§ **Task to carry out**
Only the number is needed: how many lines in the entries below contain the string "purple"?

§ **Data for this task**
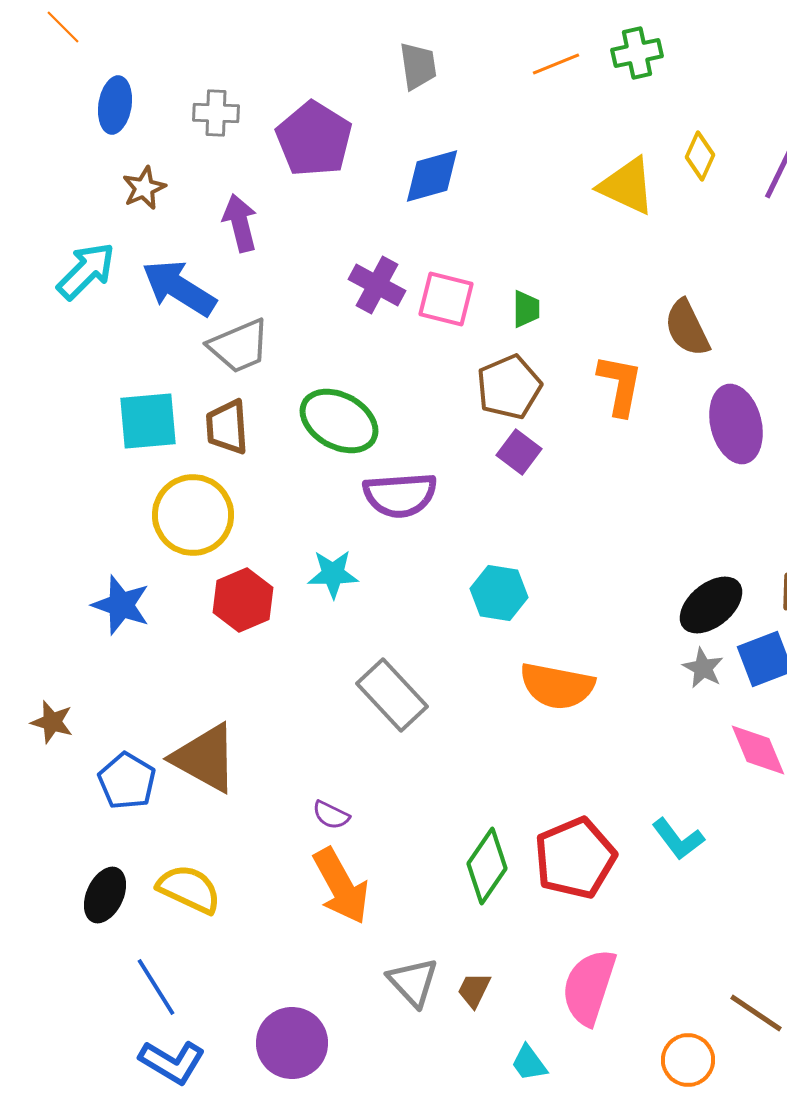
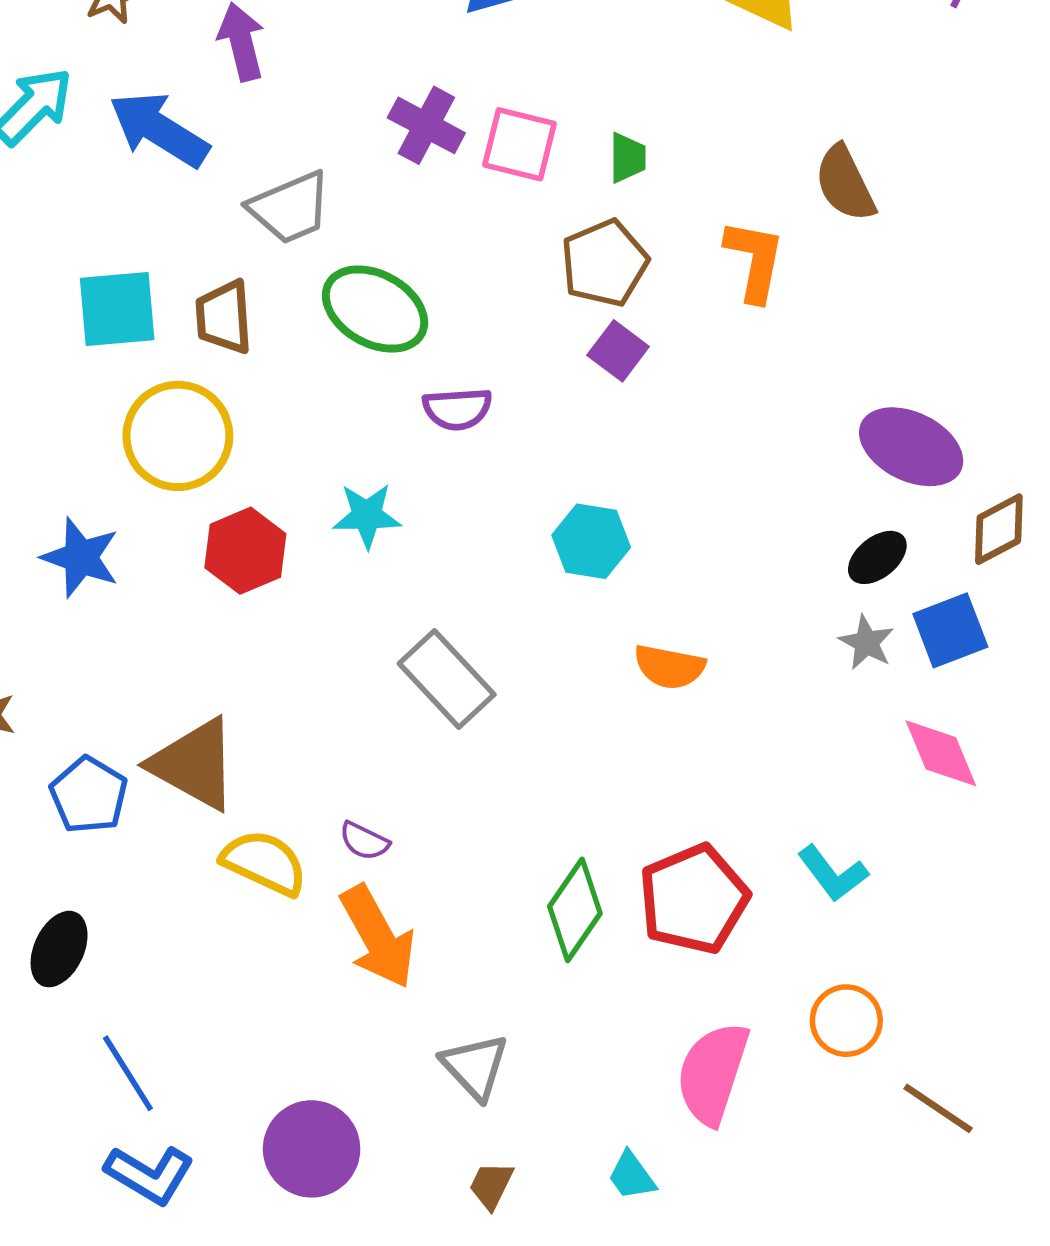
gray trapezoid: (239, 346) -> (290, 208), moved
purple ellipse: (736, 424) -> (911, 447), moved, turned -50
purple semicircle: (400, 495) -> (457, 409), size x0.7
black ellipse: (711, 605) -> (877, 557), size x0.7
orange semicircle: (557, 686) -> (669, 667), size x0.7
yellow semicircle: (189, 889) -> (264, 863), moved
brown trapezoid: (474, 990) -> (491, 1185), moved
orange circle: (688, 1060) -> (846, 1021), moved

§ **The completed task**
2